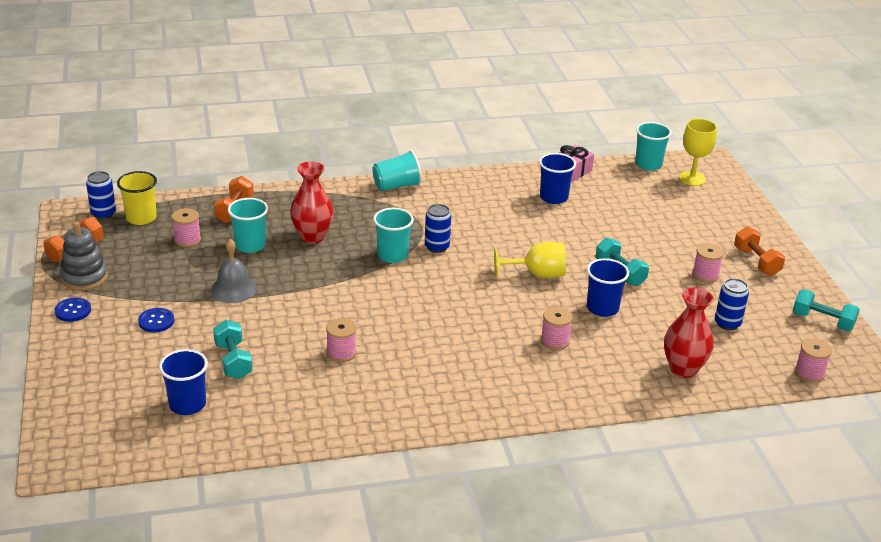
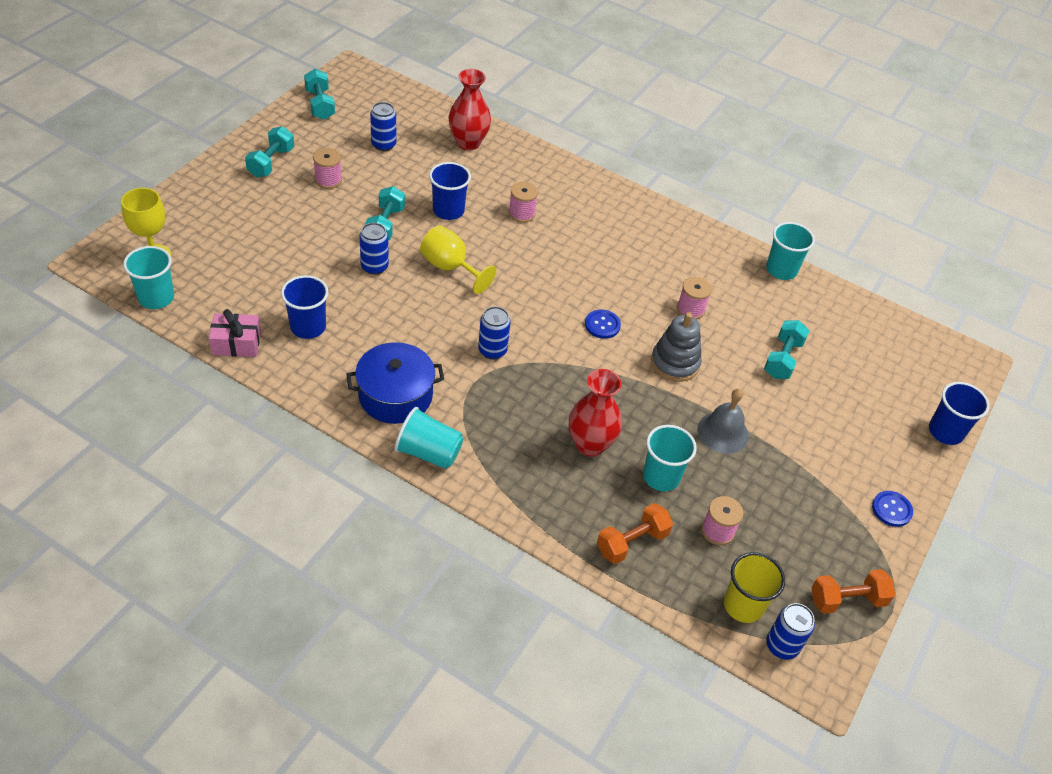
camera: 140 degrees left, 15 degrees up
(84, 277) = (858, 549): grey stacking toy -> grey stacking toy (675, 363)
(156, 321) = (820, 443): blue button -> blue button (602, 325)
(187, 404) = (847, 345): blue cup -> blue cup (945, 432)
(392, 255) = (542, 369): turquoise cup -> turquoise cup (781, 270)
(453, 197) = (395, 396): none -> blue pot
(579, 246) = (374, 267): none -> blue can
(756, 262) = (271, 162): orange dumbbell -> turquoise dumbbell
(809, 373) = (396, 91): pink spool -> none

· · · ·

● **ACTION ITEM**: Each line from the one containing "(156, 321) = (820, 443): blue" through the final line of the records must be repeated exactly, with no line added or dropped.

● **EXERCISE RESPONSE**:
(156, 321) = (820, 443): blue button -> blue button (602, 325)
(187, 404) = (847, 345): blue cup -> blue cup (945, 432)
(392, 255) = (542, 369): turquoise cup -> turquoise cup (781, 270)
(453, 197) = (395, 396): none -> blue pot
(579, 246) = (374, 267): none -> blue can
(756, 262) = (271, 162): orange dumbbell -> turquoise dumbbell
(809, 373) = (396, 91): pink spool -> none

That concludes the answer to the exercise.